[DATA TO USE — start]

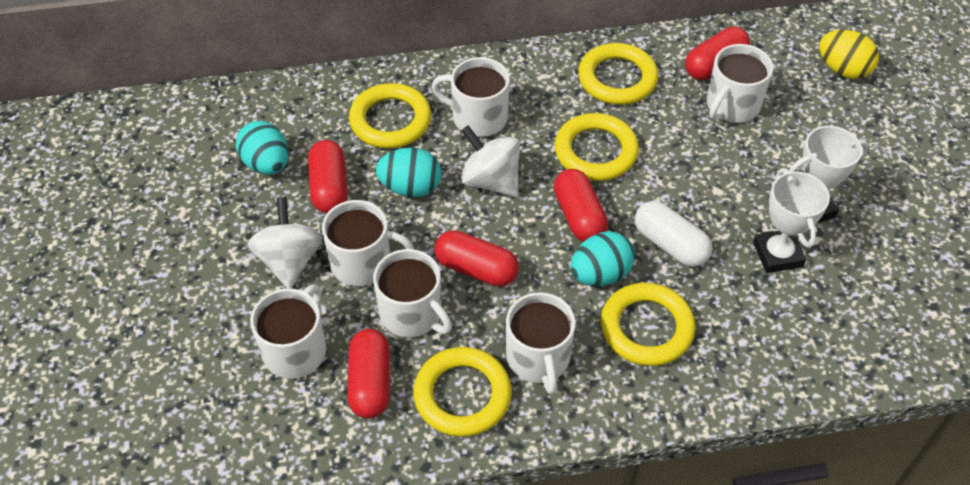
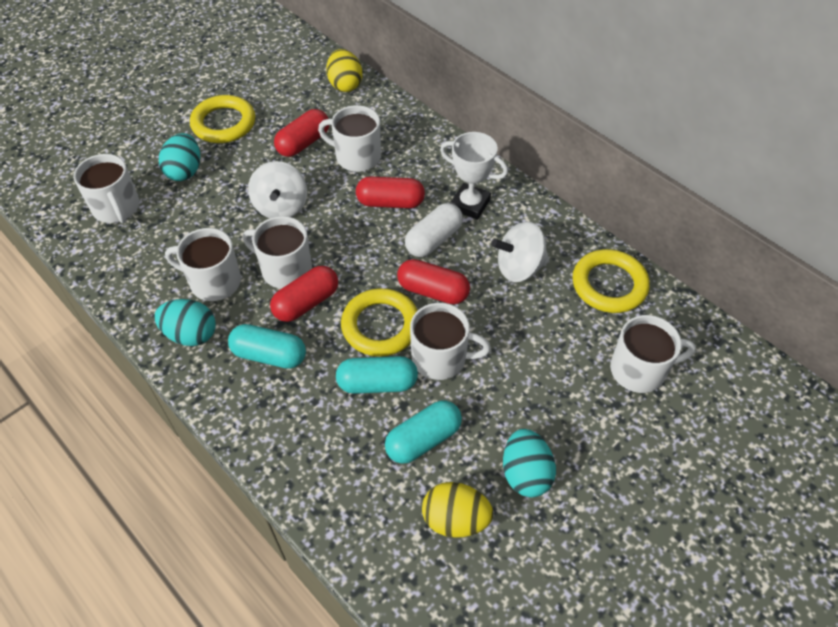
red capsule: [308,140,347,213] [347,329,390,418] [435,230,519,287] [554,169,608,242] [685,27,750,80] = 5 -> [270,266,338,322] [274,109,329,157] [356,177,425,208] [397,259,470,304] = 4
turquoise capsule: none = 0 -> [228,324,306,369] [336,356,418,394] [385,400,462,464] = 3
white trophy: [753,168,830,273] [789,126,869,224] = 2 -> [440,132,508,220] = 1
yellow egg: [819,30,879,79] = 1 -> [326,49,362,92] [422,482,493,538] = 2
yellow ring: [349,83,431,148] [413,347,512,437] [555,113,639,181] [578,43,658,105] [601,283,696,366] = 5 -> [190,95,255,143] [341,288,418,357] [572,249,650,313] = 3

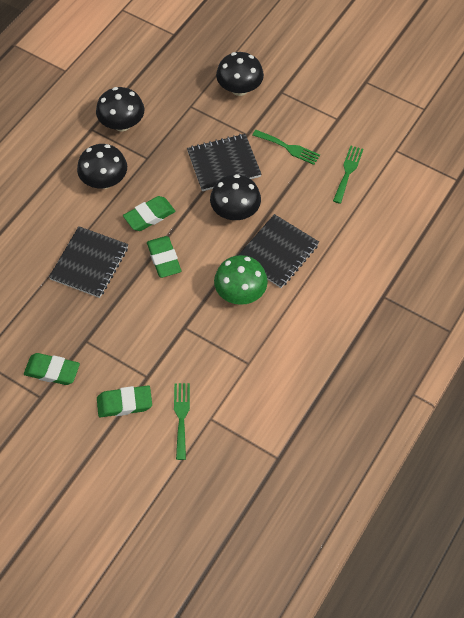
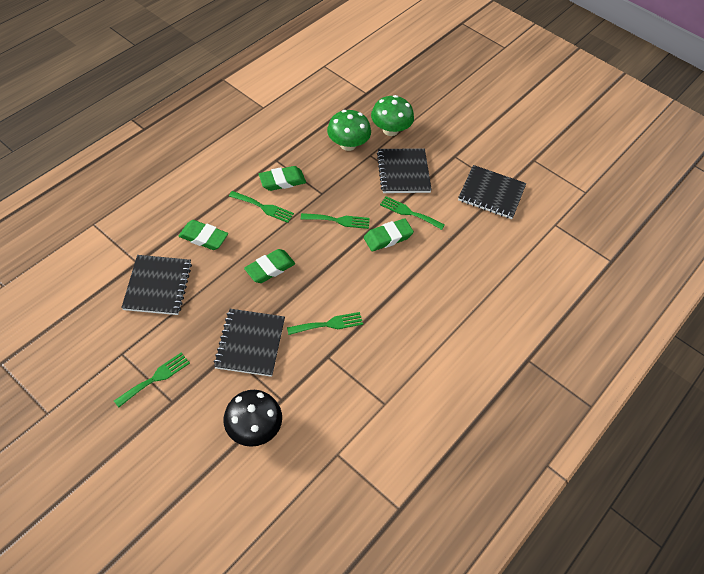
black mushroom: [77,144,127,189] [96,87,144,131] [210,174,261,220] [216,52,264,96] = 4 -> [224,390,282,447] = 1
black notebook: [49,226,128,298] [187,134,261,191] [239,214,319,288] = 3 -> [121,255,192,315] [214,309,285,377] [377,148,432,193] [458,165,526,219] = 4
green fork: [174,383,190,460] [252,130,320,165] [333,146,363,204] = 3 -> [114,353,190,408] [229,191,294,223] [287,312,363,335] [301,213,370,229] [380,196,445,230] = 5
green mushroom: [214,255,268,305] = 1 -> [327,110,371,151] [371,95,414,136] = 2

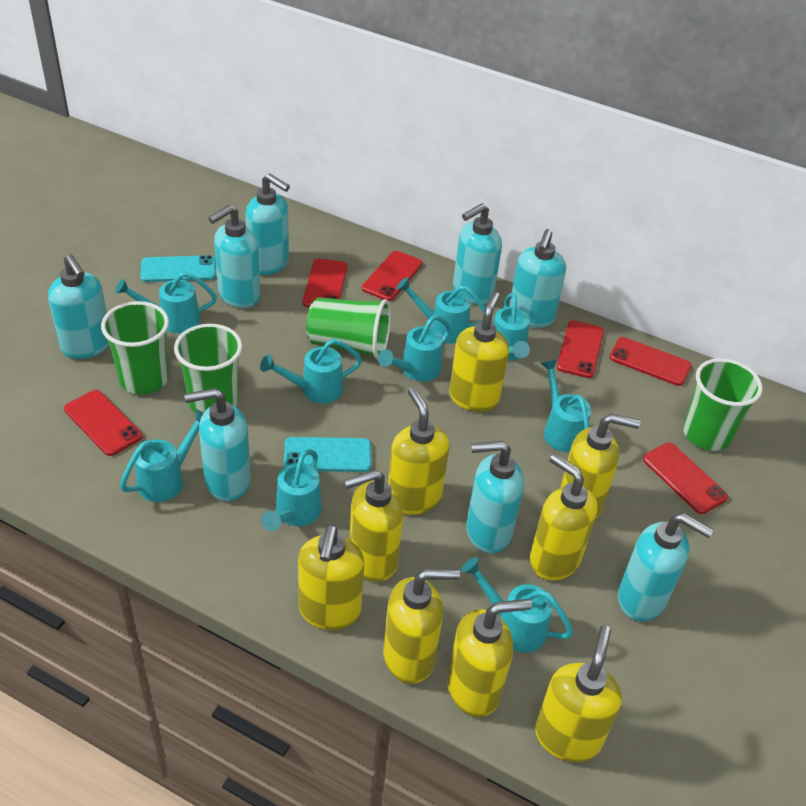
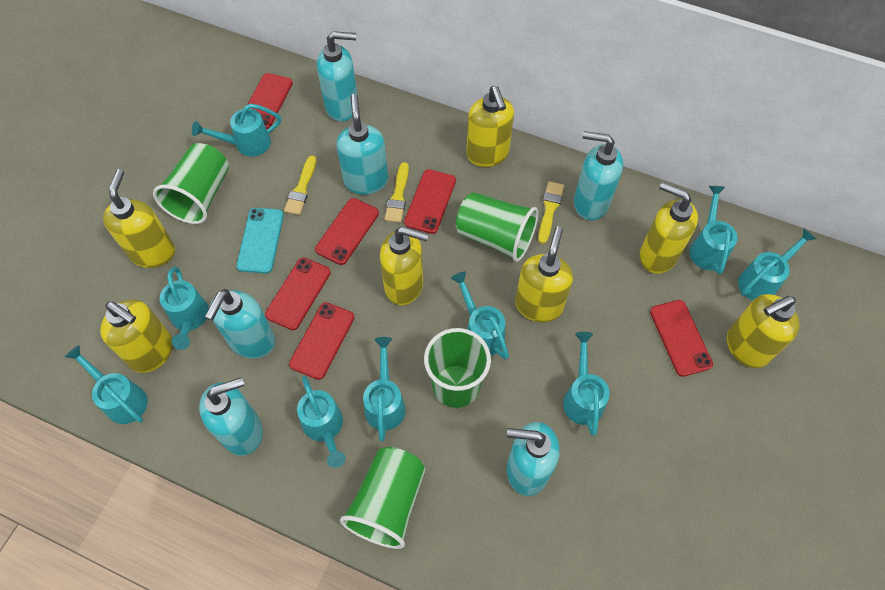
turquoise phone: [140,255,216,282] [284,437,371,472] = 2 -> [236,208,284,274] = 1
turquoise soap dispenser: [48,254,109,359] [184,388,251,501] [209,205,260,308] [246,173,290,275] [453,203,502,304] [466,441,524,553] [509,229,566,328] [618,513,714,621] = 8 -> [199,377,263,456] [205,289,275,359] [317,31,359,121] [336,94,388,195] [507,422,559,496] [574,131,623,220] = 6
yellow brush: none = 0 -> [284,156,316,215] [385,162,409,223] [538,181,564,244] = 3
yellow soap dispenser: [298,525,365,630] [344,470,404,582] [383,569,460,684] [388,387,449,515] [447,599,532,717] [449,292,509,412] [529,454,598,580] [535,625,622,763] [560,414,641,519] = 9 -> [100,299,173,373] [103,169,175,268] [380,226,429,305] [466,86,514,167] [515,226,573,322] [640,182,698,274] [727,294,800,368] = 7

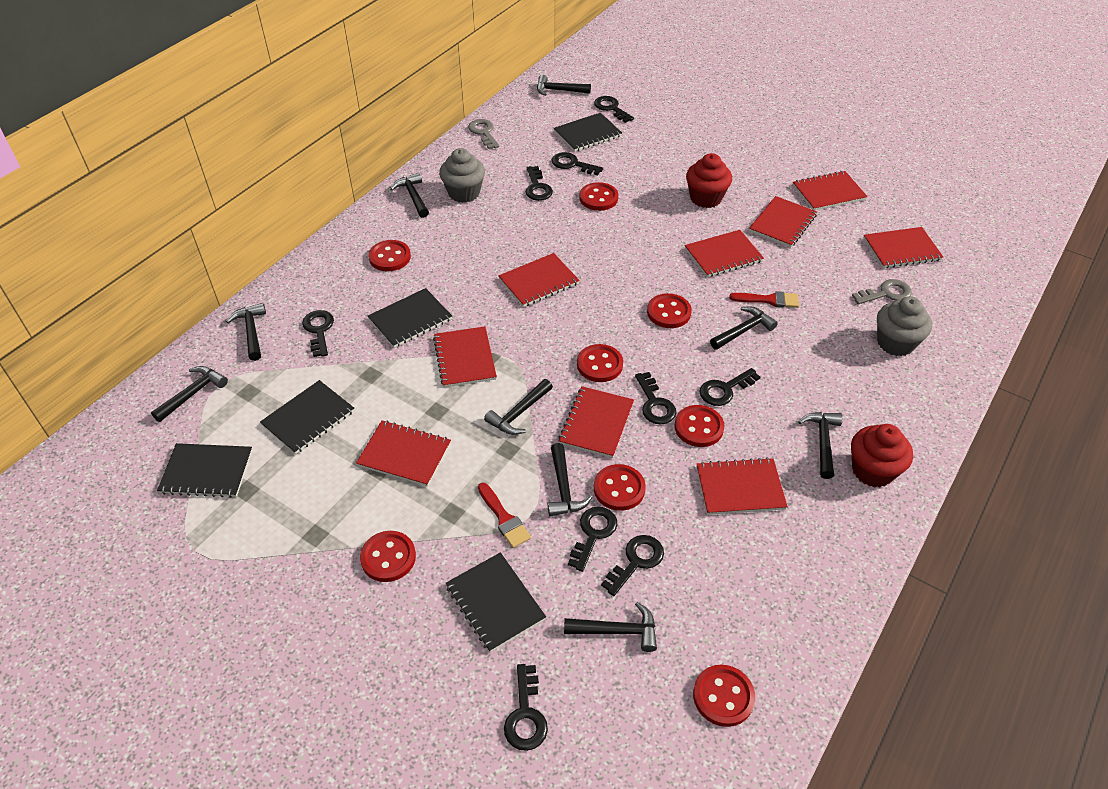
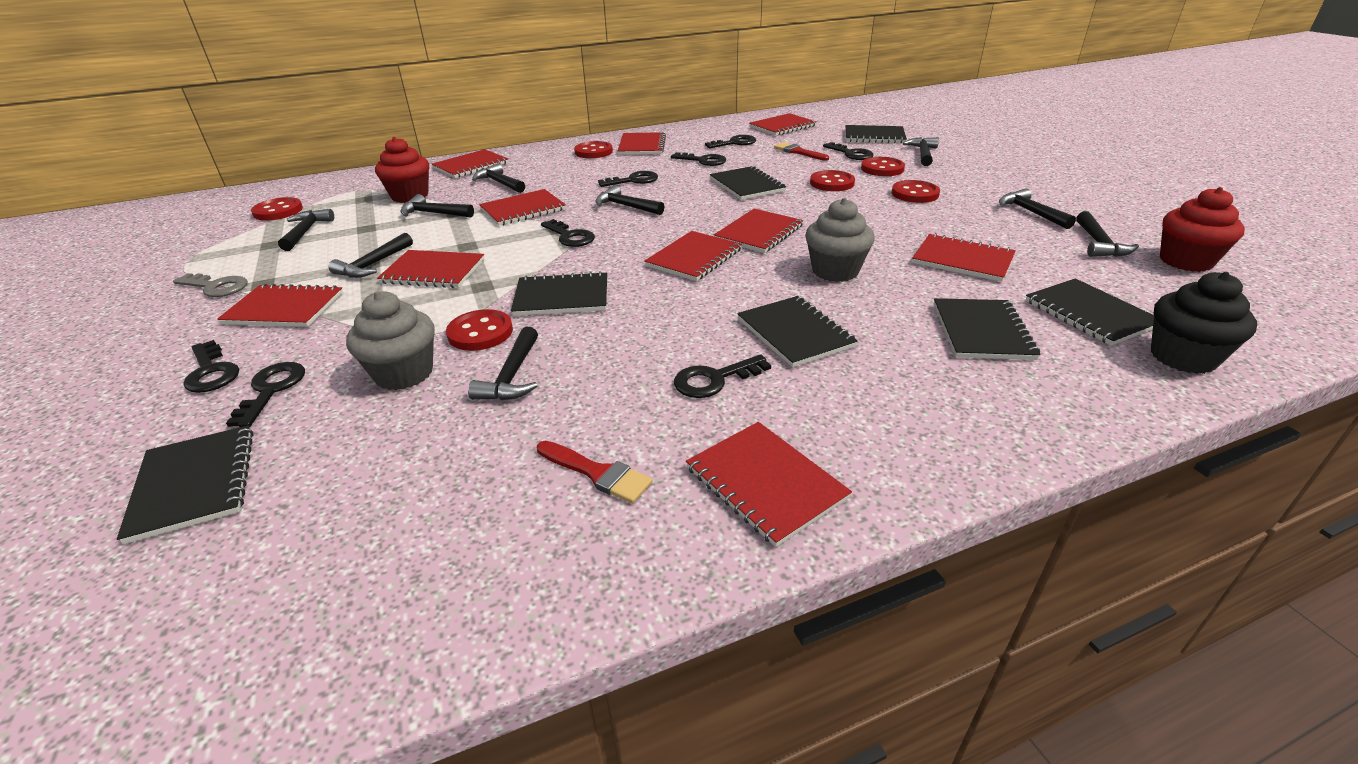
black cupcake: none = 0 -> [1151,272,1257,374] = 1
black key: [302,310,334,357] [504,664,548,751] [526,166,553,201] [552,152,603,175] [568,506,617,572] [594,96,634,123] [601,535,664,596] [635,372,676,425] [699,368,760,406] = 9 -> [183,340,239,393] [226,362,305,427] [541,219,595,247] [598,171,658,187] [671,152,727,166] [674,354,771,398] [705,135,756,148] [823,142,874,160] = 8
black notebook: [157,443,252,498] [260,380,354,454] [368,288,452,348] [445,552,546,652] [554,113,622,152] = 5 -> [117,425,254,544] [511,271,607,316] [710,166,786,200] [737,296,858,367] [845,125,907,143] [934,298,1041,360] [1025,278,1154,346] = 7
grey key: [468,119,499,149] [852,279,912,304] = 2 -> [173,273,248,297] = 1
red button: [360,531,416,582] [368,240,411,271] [577,344,623,382] [579,182,618,211] [594,464,646,511] [647,293,691,328] [675,405,724,447] [693,665,755,727] = 8 -> [251,197,303,221] [446,309,513,351] [574,141,613,158] [810,170,855,191] [861,157,905,176] [892,180,940,203] = 6
red notebook: [356,420,451,487] [433,326,497,388] [498,253,580,307] [558,386,634,458] [685,230,764,277] [697,457,788,515] [749,196,817,247] [793,171,868,211] [863,227,943,268] = 9 -> [217,284,343,327] [377,250,484,288] [432,149,509,178] [479,189,566,226] [618,132,666,155] [644,231,742,281] [686,422,852,547] [714,209,804,253] [749,113,817,136] [912,233,1016,282] = 10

[DATA TO USE — finish]

### WHAT NEEDS TO BE DONE
Output the data above without changes, apart from leaving out the pictures.

### TASK RESPONSE
red capsule: [308,140,347,213] [347,329,390,418] [435,230,519,287] [554,169,608,242] [685,27,750,80] = 5 -> [270,266,338,322] [274,109,329,157] [356,177,425,208] [397,259,470,304] = 4
turquoise capsule: none = 0 -> [228,324,306,369] [336,356,418,394] [385,400,462,464] = 3
white trophy: [753,168,830,273] [789,126,869,224] = 2 -> [440,132,508,220] = 1
yellow egg: [819,30,879,79] = 1 -> [326,49,362,92] [422,482,493,538] = 2
yellow ring: [349,83,431,148] [413,347,512,437] [555,113,639,181] [578,43,658,105] [601,283,696,366] = 5 -> [190,95,255,143] [341,288,418,357] [572,249,650,313] = 3

black mushroom: [77,144,127,189] [96,87,144,131] [210,174,261,220] [216,52,264,96] = 4 -> [224,390,282,447] = 1
black notebook: [49,226,128,298] [187,134,261,191] [239,214,319,288] = 3 -> [121,255,192,315] [214,309,285,377] [377,148,432,193] [458,165,526,219] = 4
green fork: [174,383,190,460] [252,130,320,165] [333,146,363,204] = 3 -> [114,353,190,408] [229,191,294,223] [287,312,363,335] [301,213,370,229] [380,196,445,230] = 5
green mushroom: [214,255,268,305] = 1 -> [327,110,371,151] [371,95,414,136] = 2

turquoise phone: [140,255,216,282] [284,437,371,472] = 2 -> [236,208,284,274] = 1
turquoise soap dispenser: [48,254,109,359] [184,388,251,501] [209,205,260,308] [246,173,290,275] [453,203,502,304] [466,441,524,553] [509,229,566,328] [618,513,714,621] = 8 -> [199,377,263,456] [205,289,275,359] [317,31,359,121] [336,94,388,195] [507,422,559,496] [574,131,623,220] = 6
yellow brush: none = 0 -> [284,156,316,215] [385,162,409,223] [538,181,564,244] = 3
yellow soap dispenser: [298,525,365,630] [344,470,404,582] [383,569,460,684] [388,387,449,515] [447,599,532,717] [449,292,509,412] [529,454,598,580] [535,625,622,763] [560,414,641,519] = 9 -> [100,299,173,373] [103,169,175,268] [380,226,429,305] [466,86,514,167] [515,226,573,322] [640,182,698,274] [727,294,800,368] = 7

black cupcake: none = 0 -> [1151,272,1257,374] = 1
black key: [302,310,334,357] [504,664,548,751] [526,166,553,201] [552,152,603,175] [568,506,617,572] [594,96,634,123] [601,535,664,596] [635,372,676,425] [699,368,760,406] = 9 -> [183,340,239,393] [226,362,305,427] [541,219,595,247] [598,171,658,187] [671,152,727,166] [674,354,771,398] [705,135,756,148] [823,142,874,160] = 8
black notebook: [157,443,252,498] [260,380,354,454] [368,288,452,348] [445,552,546,652] [554,113,622,152] = 5 -> [117,425,254,544] [511,271,607,316] [710,166,786,200] [737,296,858,367] [845,125,907,143] [934,298,1041,360] [1025,278,1154,346] = 7
grey key: [468,119,499,149] [852,279,912,304] = 2 -> [173,273,248,297] = 1
red button: [360,531,416,582] [368,240,411,271] [577,344,623,382] [579,182,618,211] [594,464,646,511] [647,293,691,328] [675,405,724,447] [693,665,755,727] = 8 -> [251,197,303,221] [446,309,513,351] [574,141,613,158] [810,170,855,191] [861,157,905,176] [892,180,940,203] = 6
red notebook: [356,420,451,487] [433,326,497,388] [498,253,580,307] [558,386,634,458] [685,230,764,277] [697,457,788,515] [749,196,817,247] [793,171,868,211] [863,227,943,268] = 9 -> [217,284,343,327] [377,250,484,288] [432,149,509,178] [479,189,566,226] [618,132,666,155] [644,231,742,281] [686,422,852,547] [714,209,804,253] [749,113,817,136] [912,233,1016,282] = 10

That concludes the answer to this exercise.